WHAT TO DO: Repeat, exactly as written, all of the entries, but not their pictures.

(Records drawn from a dataset)
=-=-=-=-=
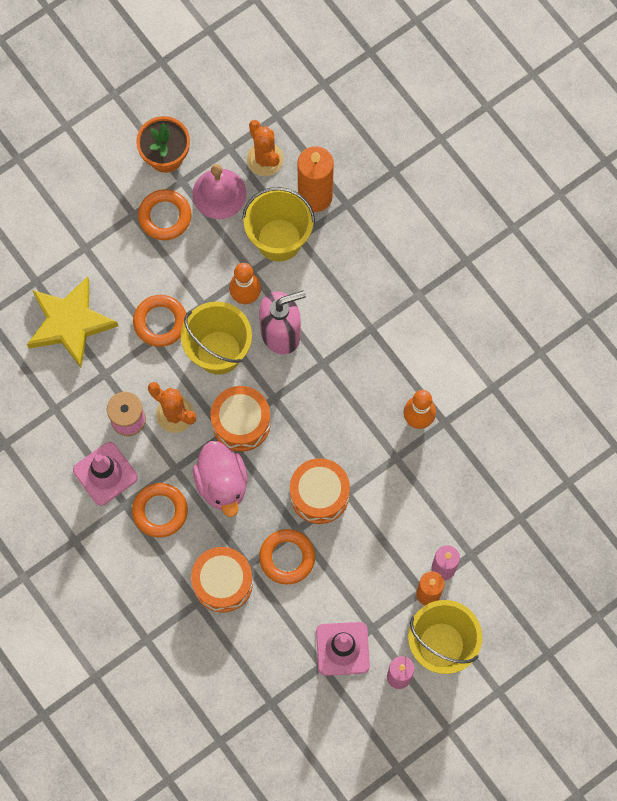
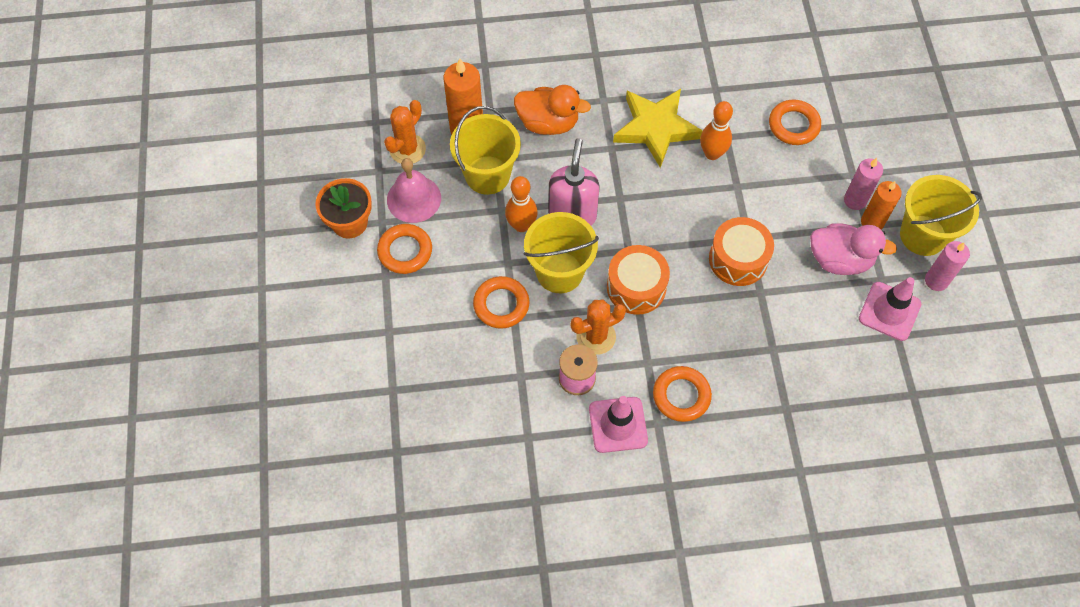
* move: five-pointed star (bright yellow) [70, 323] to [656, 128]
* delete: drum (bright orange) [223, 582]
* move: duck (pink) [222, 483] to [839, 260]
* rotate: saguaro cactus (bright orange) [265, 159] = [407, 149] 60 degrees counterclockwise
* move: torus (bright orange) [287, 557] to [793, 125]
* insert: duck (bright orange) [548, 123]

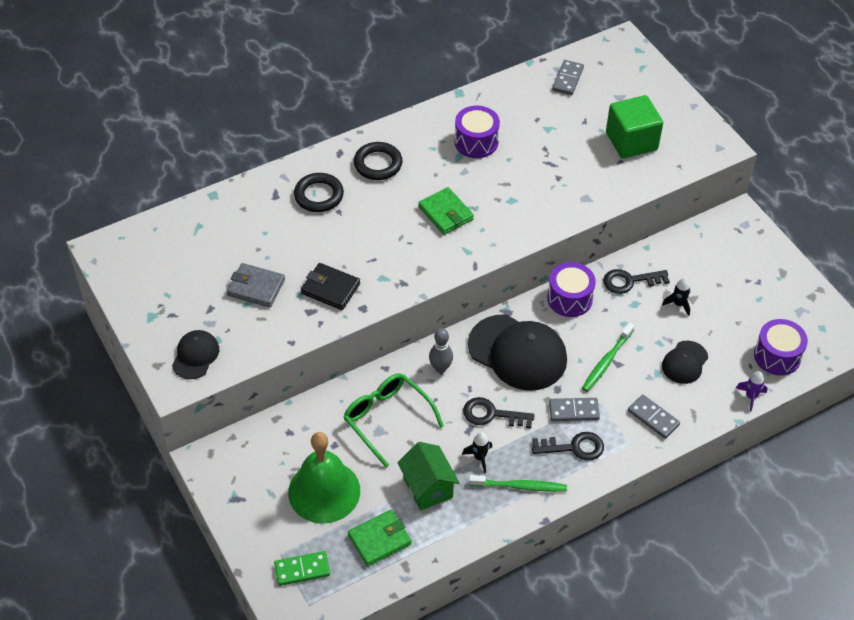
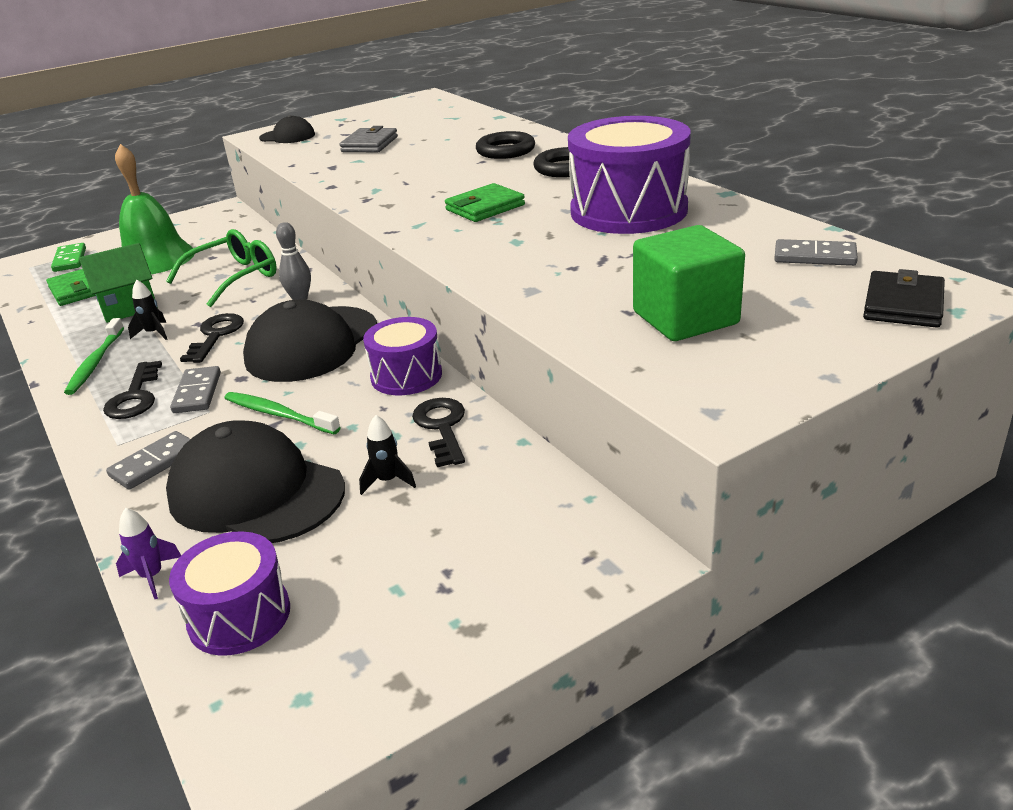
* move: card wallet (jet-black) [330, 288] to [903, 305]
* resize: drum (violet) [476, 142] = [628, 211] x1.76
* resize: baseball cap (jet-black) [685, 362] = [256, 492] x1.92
=-=-=-=-=
RESPONSE TO THIS EXERCISE:
* move: five-pointed star (bright yellow) [70, 323] to [656, 128]
* delete: drum (bright orange) [223, 582]
* move: duck (pink) [222, 483] to [839, 260]
* rotate: saguaro cactus (bright orange) [265, 159] = [407, 149] 60 degrees counterclockwise
* move: torus (bright orange) [287, 557] to [793, 125]
* insert: duck (bright orange) [548, 123]

* move: card wallet (jet-black) [330, 288] to [903, 305]
* resize: drum (violet) [476, 142] = [628, 211] x1.76
* resize: baseball cap (jet-black) [685, 362] = [256, 492] x1.92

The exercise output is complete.